| About this exercise |
Keep the pictures out, please, and set down every record exactly.

┌─ Data listing

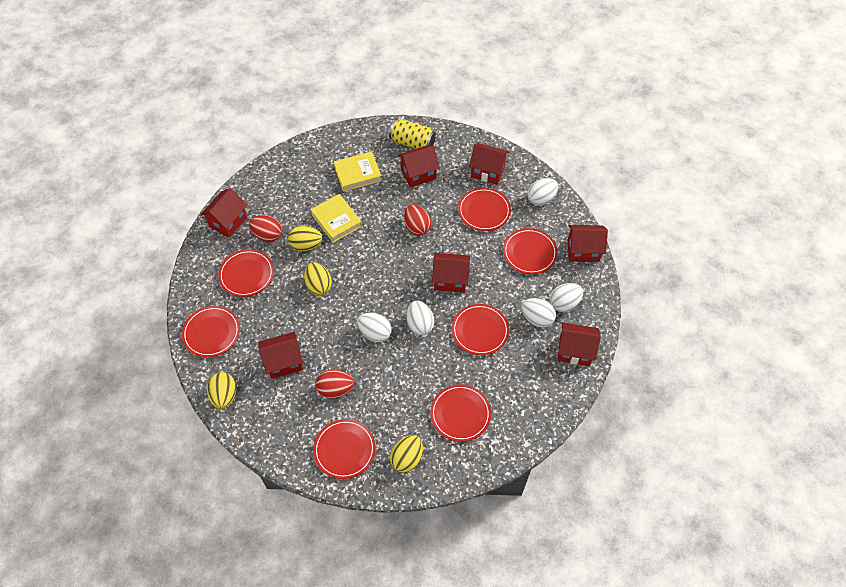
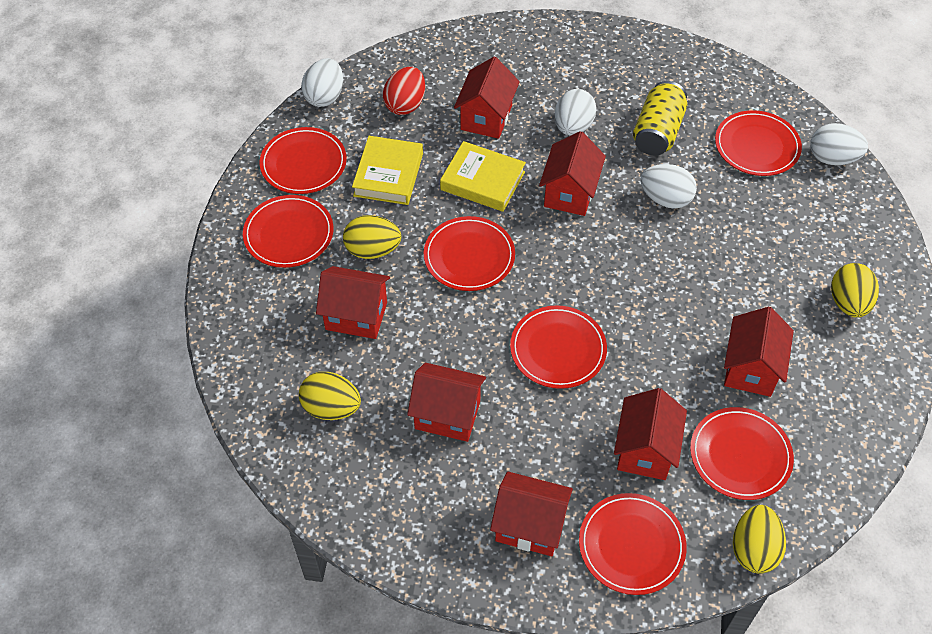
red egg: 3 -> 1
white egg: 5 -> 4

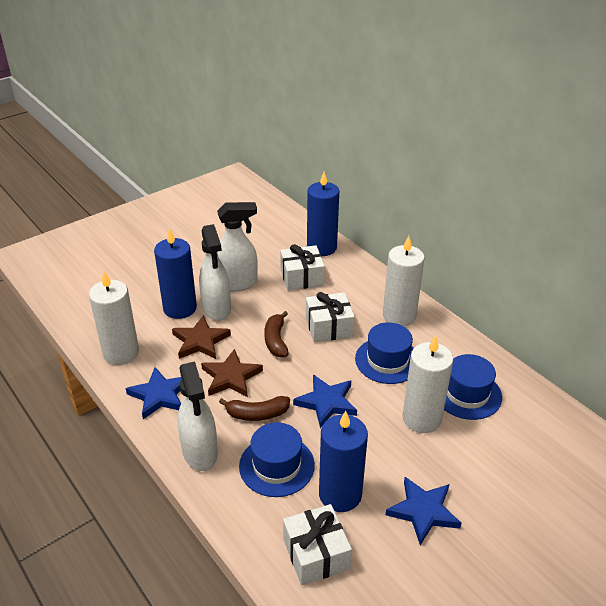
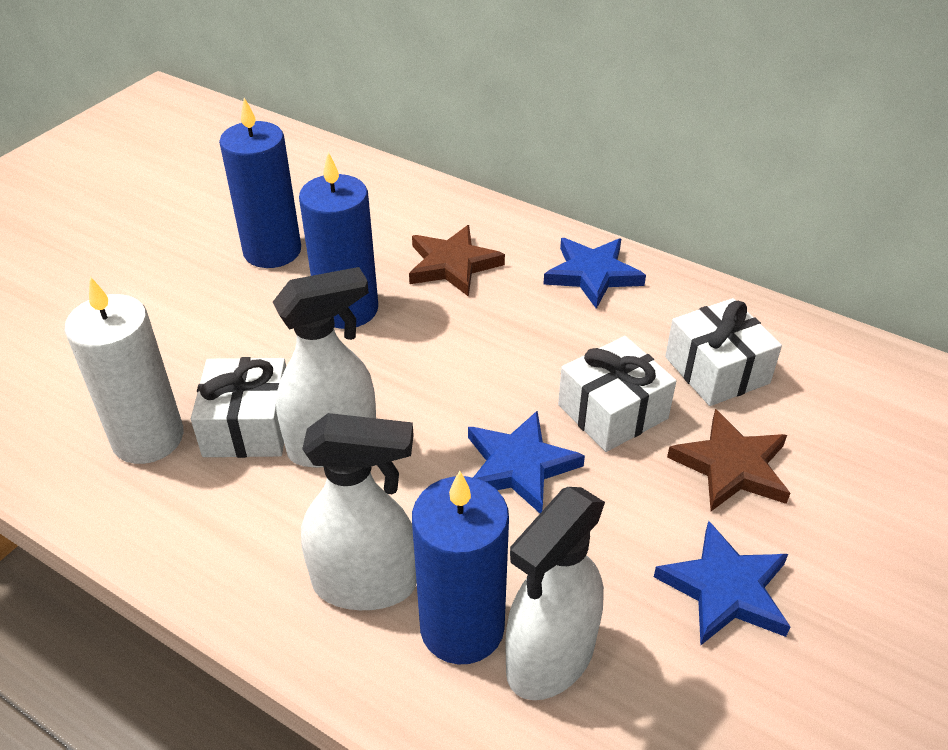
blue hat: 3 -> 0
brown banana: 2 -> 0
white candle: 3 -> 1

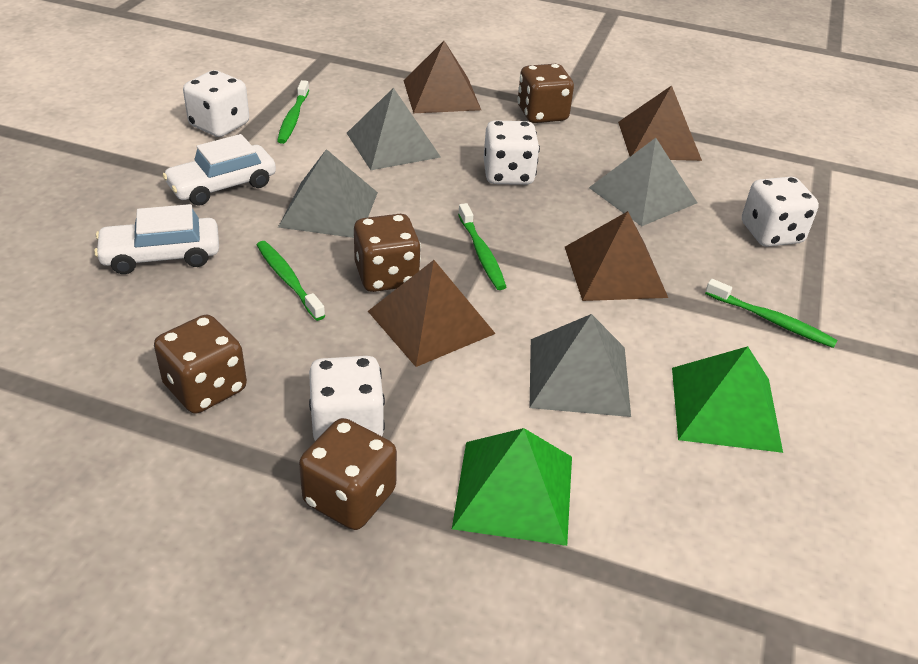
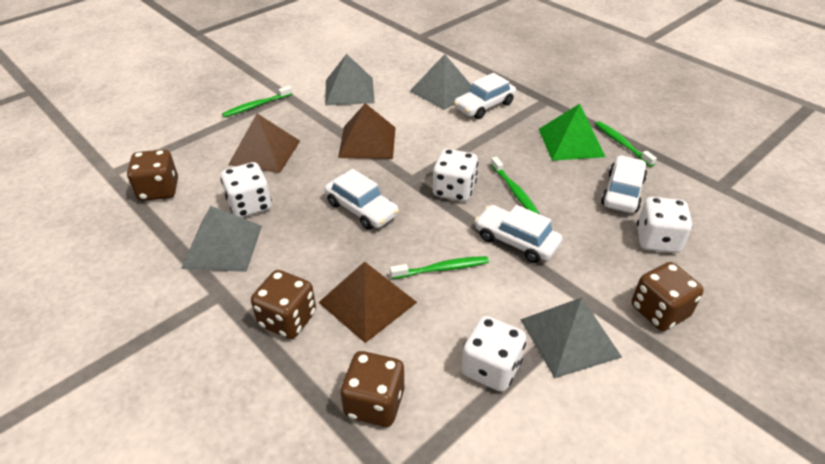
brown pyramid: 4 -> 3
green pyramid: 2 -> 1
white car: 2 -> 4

└─

| The completed task |
red egg: 3 -> 1
white egg: 5 -> 4

blue hat: 3 -> 0
brown banana: 2 -> 0
white candle: 3 -> 1

brown pyramid: 4 -> 3
green pyramid: 2 -> 1
white car: 2 -> 4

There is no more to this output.